■ Data excerpts:

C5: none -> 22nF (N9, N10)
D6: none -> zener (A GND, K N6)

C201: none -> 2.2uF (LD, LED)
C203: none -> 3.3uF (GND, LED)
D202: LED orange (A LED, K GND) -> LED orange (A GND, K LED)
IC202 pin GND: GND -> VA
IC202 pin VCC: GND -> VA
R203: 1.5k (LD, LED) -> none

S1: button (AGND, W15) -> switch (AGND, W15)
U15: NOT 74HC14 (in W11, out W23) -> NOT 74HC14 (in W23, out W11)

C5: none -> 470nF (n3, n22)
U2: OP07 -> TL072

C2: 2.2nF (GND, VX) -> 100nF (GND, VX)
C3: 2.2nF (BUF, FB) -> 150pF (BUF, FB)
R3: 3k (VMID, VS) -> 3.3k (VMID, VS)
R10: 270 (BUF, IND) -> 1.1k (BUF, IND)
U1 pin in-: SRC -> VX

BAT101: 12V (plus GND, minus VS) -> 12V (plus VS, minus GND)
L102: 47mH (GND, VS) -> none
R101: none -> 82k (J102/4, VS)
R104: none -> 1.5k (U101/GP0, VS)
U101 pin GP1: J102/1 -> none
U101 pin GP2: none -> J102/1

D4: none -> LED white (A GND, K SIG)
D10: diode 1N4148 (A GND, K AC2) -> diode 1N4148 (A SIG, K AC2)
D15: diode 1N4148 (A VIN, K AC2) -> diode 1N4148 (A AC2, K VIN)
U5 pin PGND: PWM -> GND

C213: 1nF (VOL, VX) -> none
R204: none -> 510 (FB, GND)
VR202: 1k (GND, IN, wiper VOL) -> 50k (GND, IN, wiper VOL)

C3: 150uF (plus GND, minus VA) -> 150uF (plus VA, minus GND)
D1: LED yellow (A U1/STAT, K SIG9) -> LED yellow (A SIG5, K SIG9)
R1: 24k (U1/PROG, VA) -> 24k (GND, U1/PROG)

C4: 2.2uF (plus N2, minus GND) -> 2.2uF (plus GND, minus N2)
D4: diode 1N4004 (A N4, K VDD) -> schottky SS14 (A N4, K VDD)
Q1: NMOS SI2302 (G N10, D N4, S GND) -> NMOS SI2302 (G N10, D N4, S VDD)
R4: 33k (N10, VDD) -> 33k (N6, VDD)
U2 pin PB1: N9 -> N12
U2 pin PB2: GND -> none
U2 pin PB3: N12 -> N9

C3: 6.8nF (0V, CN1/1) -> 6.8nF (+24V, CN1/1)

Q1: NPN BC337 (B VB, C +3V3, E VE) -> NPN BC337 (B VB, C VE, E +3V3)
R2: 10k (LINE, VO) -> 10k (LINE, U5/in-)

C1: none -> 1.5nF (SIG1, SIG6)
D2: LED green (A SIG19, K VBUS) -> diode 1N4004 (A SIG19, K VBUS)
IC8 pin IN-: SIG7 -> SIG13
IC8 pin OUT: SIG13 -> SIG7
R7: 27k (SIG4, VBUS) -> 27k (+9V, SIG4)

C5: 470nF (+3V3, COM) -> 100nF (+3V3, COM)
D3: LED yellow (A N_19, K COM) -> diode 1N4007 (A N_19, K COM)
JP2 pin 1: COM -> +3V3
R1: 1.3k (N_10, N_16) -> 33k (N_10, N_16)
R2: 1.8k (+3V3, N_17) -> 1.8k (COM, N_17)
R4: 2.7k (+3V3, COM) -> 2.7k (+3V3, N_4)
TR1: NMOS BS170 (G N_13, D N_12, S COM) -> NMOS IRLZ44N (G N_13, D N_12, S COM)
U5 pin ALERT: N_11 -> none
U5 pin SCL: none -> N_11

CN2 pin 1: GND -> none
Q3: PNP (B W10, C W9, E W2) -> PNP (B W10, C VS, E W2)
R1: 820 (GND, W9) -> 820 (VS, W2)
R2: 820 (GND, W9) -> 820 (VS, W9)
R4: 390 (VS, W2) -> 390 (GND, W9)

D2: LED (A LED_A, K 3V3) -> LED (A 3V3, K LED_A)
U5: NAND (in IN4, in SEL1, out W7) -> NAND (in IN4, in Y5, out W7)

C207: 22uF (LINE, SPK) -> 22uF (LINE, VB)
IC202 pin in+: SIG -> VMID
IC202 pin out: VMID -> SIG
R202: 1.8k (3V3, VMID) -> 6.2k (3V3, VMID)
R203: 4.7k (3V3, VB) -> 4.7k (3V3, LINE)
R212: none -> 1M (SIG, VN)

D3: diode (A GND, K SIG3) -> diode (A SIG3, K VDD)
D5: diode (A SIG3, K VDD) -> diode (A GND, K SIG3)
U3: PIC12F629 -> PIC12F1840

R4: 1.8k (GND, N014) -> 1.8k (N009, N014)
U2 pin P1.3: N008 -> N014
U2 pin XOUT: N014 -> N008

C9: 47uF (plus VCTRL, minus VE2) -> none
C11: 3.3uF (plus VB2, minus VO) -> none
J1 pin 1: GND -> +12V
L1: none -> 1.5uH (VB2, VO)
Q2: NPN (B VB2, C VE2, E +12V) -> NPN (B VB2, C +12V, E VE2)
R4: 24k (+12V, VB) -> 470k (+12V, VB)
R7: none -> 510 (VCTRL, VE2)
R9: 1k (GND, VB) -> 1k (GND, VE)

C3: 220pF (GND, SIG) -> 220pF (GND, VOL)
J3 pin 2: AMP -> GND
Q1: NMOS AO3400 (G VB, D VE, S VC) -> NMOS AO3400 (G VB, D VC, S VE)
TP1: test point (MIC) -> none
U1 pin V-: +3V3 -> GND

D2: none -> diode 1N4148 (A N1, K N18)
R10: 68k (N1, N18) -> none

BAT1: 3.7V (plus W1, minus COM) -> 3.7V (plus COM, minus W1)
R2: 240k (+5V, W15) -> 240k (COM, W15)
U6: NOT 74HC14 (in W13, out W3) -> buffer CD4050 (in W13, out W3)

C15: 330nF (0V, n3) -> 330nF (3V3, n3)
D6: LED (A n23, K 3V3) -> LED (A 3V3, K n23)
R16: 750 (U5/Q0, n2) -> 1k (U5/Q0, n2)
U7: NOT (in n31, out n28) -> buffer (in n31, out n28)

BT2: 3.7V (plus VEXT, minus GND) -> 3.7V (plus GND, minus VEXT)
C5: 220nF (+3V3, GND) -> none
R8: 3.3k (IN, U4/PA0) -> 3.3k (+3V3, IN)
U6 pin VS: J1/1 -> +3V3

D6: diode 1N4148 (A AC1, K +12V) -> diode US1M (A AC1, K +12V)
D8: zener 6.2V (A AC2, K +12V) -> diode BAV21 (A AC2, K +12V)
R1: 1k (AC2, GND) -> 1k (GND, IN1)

■ Exercise:
Number of lines in the records above holding the word "VBUS": state it and nothing else.

■ Response to this exercise:
2